Stored entries:
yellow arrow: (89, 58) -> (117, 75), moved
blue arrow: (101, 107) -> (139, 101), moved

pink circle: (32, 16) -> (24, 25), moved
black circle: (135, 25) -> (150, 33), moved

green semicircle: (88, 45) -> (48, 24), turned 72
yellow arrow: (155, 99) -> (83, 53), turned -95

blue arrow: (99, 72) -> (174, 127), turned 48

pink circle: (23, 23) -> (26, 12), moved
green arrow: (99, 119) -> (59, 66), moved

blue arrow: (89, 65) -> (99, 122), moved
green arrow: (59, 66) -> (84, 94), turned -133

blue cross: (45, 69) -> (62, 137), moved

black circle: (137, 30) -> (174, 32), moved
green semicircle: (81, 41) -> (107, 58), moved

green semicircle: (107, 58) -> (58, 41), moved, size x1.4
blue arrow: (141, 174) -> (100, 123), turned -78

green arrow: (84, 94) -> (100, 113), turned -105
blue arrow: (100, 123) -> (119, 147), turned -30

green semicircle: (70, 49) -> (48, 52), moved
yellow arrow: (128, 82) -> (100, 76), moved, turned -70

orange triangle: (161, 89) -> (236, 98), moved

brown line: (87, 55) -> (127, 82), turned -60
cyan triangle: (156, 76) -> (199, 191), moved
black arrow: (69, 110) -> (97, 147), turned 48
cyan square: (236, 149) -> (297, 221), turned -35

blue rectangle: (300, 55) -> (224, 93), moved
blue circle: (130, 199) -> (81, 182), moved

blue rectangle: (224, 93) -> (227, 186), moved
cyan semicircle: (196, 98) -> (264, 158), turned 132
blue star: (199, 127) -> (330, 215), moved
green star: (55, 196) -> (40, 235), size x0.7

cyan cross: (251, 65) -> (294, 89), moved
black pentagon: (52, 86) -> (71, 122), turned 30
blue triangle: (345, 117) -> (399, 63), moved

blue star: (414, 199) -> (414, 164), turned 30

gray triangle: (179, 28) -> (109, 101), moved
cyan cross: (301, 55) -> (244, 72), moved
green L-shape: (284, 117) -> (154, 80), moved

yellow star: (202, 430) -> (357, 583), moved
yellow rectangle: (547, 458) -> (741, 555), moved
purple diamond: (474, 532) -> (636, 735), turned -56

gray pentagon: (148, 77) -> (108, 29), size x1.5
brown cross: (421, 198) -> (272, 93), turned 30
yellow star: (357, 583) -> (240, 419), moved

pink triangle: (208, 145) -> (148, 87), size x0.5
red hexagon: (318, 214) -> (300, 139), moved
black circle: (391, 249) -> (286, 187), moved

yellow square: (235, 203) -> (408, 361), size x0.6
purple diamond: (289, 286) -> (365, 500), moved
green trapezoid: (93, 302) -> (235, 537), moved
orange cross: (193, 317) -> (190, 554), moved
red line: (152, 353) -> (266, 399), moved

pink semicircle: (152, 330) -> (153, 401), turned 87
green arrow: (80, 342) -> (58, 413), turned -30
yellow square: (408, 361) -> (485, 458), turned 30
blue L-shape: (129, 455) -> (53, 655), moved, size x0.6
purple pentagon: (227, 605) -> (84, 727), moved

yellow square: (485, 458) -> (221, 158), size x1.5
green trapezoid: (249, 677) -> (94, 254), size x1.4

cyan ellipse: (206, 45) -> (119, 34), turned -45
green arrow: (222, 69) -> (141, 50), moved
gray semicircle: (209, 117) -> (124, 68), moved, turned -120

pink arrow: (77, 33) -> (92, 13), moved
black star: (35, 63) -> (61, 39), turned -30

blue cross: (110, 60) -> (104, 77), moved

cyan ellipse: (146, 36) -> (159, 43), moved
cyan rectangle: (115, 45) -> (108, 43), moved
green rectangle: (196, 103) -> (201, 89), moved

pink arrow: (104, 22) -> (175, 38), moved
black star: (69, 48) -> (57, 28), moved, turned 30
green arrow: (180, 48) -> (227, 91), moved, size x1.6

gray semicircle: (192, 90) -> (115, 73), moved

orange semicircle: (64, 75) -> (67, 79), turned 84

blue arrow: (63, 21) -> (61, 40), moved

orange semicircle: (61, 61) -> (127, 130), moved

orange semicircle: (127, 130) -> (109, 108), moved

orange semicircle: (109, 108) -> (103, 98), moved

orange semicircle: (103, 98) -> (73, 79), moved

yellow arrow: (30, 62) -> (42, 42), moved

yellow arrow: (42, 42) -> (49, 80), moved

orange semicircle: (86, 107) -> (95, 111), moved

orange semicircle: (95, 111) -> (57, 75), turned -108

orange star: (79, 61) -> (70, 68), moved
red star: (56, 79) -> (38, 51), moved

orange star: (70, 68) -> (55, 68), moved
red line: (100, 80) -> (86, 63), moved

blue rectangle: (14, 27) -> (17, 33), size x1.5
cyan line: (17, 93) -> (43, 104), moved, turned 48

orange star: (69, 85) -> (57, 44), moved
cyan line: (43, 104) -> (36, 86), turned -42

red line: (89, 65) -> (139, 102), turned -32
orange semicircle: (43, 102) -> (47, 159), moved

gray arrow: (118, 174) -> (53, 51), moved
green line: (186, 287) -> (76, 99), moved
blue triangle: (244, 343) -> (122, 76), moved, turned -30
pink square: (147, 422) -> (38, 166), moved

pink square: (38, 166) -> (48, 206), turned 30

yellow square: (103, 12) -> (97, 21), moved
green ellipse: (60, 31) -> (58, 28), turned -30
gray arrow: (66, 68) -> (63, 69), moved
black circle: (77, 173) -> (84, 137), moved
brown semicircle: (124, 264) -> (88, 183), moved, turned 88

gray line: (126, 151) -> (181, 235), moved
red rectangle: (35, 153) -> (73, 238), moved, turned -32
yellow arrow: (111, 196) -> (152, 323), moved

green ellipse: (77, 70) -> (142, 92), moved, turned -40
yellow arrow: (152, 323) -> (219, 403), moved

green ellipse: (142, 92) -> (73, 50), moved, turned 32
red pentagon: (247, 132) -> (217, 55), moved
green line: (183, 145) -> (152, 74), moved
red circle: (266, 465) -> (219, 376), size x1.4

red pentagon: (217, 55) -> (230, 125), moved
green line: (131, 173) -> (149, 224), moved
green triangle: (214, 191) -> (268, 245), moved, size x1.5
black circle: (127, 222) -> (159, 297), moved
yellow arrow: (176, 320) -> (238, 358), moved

WHAT IS EXPECTED
Copy out, word for word, the part of the entries above that begins at the line with "blue star: (414, 199)" and ends at the line with "blue arrow: (63, 21) -> (61, 40), moved", including both.

TASK SOLUTION
blue star: (414, 199) -> (414, 164), turned 30

gray triangle: (179, 28) -> (109, 101), moved
cyan cross: (301, 55) -> (244, 72), moved
green L-shape: (284, 117) -> (154, 80), moved

yellow star: (202, 430) -> (357, 583), moved
yellow rectangle: (547, 458) -> (741, 555), moved
purple diamond: (474, 532) -> (636, 735), turned -56

gray pentagon: (148, 77) -> (108, 29), size x1.5
brown cross: (421, 198) -> (272, 93), turned 30
yellow star: (357, 583) -> (240, 419), moved

pink triangle: (208, 145) -> (148, 87), size x0.5
red hexagon: (318, 214) -> (300, 139), moved
black circle: (391, 249) -> (286, 187), moved

yellow square: (235, 203) -> (408, 361), size x0.6
purple diamond: (289, 286) -> (365, 500), moved
green trapezoid: (93, 302) -> (235, 537), moved
orange cross: (193, 317) -> (190, 554), moved
red line: (152, 353) -> (266, 399), moved

pink semicircle: (152, 330) -> (153, 401), turned 87
green arrow: (80, 342) -> (58, 413), turned -30
yellow square: (408, 361) -> (485, 458), turned 30
blue L-shape: (129, 455) -> (53, 655), moved, size x0.6
purple pentagon: (227, 605) -> (84, 727), moved

yellow square: (485, 458) -> (221, 158), size x1.5
green trapezoid: (249, 677) -> (94, 254), size x1.4

cyan ellipse: (206, 45) -> (119, 34), turned -45
green arrow: (222, 69) -> (141, 50), moved
gray semicircle: (209, 117) -> (124, 68), moved, turned -120

pink arrow: (77, 33) -> (92, 13), moved
black star: (35, 63) -> (61, 39), turned -30

blue cross: (110, 60) -> (104, 77), moved

cyan ellipse: (146, 36) -> (159, 43), moved
cyan rectangle: (115, 45) -> (108, 43), moved
green rectangle: (196, 103) -> (201, 89), moved

pink arrow: (104, 22) -> (175, 38), moved
black star: (69, 48) -> (57, 28), moved, turned 30
green arrow: (180, 48) -> (227, 91), moved, size x1.6

gray semicircle: (192, 90) -> (115, 73), moved

orange semicircle: (64, 75) -> (67, 79), turned 84

blue arrow: (63, 21) -> (61, 40), moved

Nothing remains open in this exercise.